EXERCISE REQUIREMENTS:
When you reach the line that contains "R14: 820 (GND, VE2) -> 680 (GND, VE2)" in the data below, start reproducing lines exactly, and stop after the line that contains "L5: none -> 68mH (N005, N013)".

--- START ---

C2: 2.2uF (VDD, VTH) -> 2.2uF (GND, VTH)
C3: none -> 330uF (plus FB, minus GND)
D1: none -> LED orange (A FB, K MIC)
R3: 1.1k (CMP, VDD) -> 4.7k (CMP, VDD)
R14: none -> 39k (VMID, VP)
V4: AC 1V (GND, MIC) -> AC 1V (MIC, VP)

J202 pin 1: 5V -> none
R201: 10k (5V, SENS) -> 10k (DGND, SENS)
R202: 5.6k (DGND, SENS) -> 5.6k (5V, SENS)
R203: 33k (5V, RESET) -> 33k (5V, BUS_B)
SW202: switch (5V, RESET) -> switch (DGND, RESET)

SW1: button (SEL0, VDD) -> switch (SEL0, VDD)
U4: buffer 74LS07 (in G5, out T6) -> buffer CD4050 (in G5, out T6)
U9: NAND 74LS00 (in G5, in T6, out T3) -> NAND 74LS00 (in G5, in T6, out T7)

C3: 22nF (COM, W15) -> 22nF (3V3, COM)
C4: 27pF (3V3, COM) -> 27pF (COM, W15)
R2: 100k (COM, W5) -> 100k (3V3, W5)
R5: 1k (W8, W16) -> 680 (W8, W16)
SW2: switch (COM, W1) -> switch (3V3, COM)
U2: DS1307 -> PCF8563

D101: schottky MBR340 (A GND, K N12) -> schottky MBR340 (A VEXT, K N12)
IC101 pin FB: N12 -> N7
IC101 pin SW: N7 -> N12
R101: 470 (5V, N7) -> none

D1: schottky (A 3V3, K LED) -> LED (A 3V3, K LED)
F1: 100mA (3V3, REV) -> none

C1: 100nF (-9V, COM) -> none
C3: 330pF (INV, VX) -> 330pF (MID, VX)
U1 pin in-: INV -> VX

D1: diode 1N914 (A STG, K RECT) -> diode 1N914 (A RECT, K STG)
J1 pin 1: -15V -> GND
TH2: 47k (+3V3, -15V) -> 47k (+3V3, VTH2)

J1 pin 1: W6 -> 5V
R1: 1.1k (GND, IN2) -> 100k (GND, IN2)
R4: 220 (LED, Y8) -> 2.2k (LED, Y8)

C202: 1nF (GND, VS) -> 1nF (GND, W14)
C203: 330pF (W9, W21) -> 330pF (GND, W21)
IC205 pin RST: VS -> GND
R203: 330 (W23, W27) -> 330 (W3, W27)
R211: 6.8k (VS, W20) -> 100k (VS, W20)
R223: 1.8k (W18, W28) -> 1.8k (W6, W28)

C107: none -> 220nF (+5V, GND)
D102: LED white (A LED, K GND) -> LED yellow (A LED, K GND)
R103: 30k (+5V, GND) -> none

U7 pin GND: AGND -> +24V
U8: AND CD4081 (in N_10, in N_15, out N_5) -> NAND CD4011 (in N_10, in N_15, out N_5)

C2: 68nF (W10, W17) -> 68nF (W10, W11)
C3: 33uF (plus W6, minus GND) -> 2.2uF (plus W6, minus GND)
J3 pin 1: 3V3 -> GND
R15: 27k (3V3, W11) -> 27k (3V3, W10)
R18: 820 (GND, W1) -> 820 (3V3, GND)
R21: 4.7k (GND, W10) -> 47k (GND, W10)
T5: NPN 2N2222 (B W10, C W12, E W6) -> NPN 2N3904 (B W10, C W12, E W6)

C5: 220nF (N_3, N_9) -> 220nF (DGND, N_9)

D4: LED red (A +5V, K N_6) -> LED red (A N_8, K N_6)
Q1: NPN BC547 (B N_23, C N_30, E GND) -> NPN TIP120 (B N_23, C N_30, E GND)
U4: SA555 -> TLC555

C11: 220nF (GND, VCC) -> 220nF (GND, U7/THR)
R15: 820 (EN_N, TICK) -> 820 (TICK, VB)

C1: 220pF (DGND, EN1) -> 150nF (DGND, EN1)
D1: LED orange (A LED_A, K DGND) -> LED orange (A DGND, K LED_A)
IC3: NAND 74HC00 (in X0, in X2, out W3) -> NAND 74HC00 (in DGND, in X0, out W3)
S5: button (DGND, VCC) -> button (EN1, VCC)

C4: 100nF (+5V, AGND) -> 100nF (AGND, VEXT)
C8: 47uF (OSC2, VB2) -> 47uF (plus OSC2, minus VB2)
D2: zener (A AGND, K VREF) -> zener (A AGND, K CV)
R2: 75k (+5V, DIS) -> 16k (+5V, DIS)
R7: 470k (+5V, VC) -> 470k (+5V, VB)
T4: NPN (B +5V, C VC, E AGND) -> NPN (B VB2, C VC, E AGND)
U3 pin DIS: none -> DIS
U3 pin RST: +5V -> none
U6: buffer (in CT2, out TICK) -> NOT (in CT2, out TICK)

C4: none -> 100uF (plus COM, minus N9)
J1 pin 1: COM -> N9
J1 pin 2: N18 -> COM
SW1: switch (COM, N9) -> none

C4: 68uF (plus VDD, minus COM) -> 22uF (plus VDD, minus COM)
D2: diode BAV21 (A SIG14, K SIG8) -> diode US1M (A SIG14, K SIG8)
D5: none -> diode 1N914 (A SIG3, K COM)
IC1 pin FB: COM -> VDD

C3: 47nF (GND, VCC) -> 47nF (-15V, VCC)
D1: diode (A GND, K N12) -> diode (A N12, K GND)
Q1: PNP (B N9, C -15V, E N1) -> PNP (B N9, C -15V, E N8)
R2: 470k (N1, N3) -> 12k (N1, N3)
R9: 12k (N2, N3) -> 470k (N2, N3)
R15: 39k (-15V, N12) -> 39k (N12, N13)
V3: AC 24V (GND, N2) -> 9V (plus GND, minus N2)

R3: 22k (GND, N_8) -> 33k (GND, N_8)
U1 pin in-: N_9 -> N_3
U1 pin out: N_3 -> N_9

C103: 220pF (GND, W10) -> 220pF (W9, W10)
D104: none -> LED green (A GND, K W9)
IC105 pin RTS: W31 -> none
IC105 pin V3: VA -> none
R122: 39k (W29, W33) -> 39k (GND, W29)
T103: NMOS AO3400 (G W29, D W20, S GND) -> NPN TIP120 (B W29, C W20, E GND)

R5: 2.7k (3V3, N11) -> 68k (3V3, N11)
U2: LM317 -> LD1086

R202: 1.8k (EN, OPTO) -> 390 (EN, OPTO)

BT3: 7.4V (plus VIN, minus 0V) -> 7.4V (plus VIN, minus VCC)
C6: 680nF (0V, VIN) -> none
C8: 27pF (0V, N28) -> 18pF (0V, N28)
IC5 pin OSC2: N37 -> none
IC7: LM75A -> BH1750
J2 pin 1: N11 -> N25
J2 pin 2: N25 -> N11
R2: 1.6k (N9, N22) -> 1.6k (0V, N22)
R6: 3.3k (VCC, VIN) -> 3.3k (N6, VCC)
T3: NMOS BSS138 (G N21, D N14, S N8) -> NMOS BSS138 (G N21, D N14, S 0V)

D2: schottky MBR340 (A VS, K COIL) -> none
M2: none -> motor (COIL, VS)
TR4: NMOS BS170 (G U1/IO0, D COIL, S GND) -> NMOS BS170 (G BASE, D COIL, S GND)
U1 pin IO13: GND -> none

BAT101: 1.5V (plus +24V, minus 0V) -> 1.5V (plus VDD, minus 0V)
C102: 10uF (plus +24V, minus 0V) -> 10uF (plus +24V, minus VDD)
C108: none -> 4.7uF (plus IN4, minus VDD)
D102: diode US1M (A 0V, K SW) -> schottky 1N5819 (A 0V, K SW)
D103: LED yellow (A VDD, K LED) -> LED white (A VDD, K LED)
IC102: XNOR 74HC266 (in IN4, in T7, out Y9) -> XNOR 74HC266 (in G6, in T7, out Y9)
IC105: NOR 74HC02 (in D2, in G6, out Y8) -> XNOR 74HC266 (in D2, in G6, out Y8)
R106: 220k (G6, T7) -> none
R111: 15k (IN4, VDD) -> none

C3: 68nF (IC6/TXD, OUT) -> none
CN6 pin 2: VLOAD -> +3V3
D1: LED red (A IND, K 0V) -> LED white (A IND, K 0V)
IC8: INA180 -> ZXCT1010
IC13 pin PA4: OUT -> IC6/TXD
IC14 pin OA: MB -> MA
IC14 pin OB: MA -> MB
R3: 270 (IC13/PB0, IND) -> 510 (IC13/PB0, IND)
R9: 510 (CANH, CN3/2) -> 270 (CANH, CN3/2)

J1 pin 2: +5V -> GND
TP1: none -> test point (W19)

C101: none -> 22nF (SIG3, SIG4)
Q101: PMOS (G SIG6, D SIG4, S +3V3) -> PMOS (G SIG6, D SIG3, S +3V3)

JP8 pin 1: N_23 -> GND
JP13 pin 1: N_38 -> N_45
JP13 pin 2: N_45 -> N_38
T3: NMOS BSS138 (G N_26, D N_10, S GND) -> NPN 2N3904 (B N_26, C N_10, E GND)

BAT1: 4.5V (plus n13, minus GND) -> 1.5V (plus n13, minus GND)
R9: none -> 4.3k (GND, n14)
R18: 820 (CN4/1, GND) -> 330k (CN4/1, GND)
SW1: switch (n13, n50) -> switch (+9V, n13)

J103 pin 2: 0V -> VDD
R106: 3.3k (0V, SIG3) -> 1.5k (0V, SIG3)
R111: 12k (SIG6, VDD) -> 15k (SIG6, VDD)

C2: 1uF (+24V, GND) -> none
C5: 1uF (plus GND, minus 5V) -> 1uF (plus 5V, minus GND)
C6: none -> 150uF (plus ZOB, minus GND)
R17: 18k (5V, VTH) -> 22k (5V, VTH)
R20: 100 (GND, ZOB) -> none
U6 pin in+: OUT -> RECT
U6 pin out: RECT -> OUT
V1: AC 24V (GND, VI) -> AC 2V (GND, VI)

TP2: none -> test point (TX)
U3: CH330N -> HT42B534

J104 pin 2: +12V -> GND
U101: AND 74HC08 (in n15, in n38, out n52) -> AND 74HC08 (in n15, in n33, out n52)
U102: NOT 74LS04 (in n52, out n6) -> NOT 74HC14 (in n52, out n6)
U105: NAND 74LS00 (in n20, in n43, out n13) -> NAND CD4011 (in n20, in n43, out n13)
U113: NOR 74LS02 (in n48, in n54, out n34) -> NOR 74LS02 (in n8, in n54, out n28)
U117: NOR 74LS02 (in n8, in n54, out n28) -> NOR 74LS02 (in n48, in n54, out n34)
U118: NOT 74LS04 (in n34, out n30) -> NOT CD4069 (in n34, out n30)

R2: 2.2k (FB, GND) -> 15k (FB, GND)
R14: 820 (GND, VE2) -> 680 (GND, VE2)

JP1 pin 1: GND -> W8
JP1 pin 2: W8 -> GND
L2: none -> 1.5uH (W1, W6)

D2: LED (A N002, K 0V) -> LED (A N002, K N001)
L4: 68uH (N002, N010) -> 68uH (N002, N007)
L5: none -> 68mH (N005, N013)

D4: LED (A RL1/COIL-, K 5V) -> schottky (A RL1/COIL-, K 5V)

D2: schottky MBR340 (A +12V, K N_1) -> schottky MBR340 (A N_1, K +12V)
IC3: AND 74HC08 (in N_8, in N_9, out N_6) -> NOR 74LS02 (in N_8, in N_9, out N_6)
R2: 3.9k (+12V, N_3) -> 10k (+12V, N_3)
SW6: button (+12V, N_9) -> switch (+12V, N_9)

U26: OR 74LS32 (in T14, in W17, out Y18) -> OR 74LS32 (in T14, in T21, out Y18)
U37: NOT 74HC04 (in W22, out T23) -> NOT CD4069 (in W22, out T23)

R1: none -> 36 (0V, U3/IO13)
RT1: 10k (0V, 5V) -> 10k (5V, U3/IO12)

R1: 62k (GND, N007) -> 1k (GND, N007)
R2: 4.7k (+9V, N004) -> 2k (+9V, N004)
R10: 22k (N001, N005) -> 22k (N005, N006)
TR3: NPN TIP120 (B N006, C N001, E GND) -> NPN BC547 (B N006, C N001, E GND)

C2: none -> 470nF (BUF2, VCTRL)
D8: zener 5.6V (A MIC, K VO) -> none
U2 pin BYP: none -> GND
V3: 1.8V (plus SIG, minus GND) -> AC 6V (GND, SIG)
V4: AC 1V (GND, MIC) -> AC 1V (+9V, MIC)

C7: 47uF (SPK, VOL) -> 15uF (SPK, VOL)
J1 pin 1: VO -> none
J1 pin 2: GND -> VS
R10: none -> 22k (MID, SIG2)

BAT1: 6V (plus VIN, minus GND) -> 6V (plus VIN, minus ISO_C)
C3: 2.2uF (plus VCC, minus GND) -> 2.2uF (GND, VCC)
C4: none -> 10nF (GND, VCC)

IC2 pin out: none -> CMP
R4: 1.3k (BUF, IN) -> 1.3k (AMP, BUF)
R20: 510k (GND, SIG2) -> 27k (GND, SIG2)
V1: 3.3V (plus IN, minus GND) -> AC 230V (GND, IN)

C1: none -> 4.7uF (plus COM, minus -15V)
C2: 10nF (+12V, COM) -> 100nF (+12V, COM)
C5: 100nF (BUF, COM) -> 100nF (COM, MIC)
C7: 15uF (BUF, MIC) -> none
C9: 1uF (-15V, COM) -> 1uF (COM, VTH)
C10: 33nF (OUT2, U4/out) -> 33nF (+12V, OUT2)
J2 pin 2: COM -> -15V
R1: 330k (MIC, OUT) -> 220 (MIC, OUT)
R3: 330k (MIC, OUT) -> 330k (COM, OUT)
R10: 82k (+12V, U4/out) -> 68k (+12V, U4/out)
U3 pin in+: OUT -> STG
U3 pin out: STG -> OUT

--- END ---

ANSWER SECTION:
R14: 820 (GND, VE2) -> 680 (GND, VE2)

JP1 pin 1: GND -> W8
JP1 pin 2: W8 -> GND
L2: none -> 1.5uH (W1, W6)

D2: LED (A N002, K 0V) -> LED (A N002, K N001)
L4: 68uH (N002, N010) -> 68uH (N002, N007)
L5: none -> 68mH (N005, N013)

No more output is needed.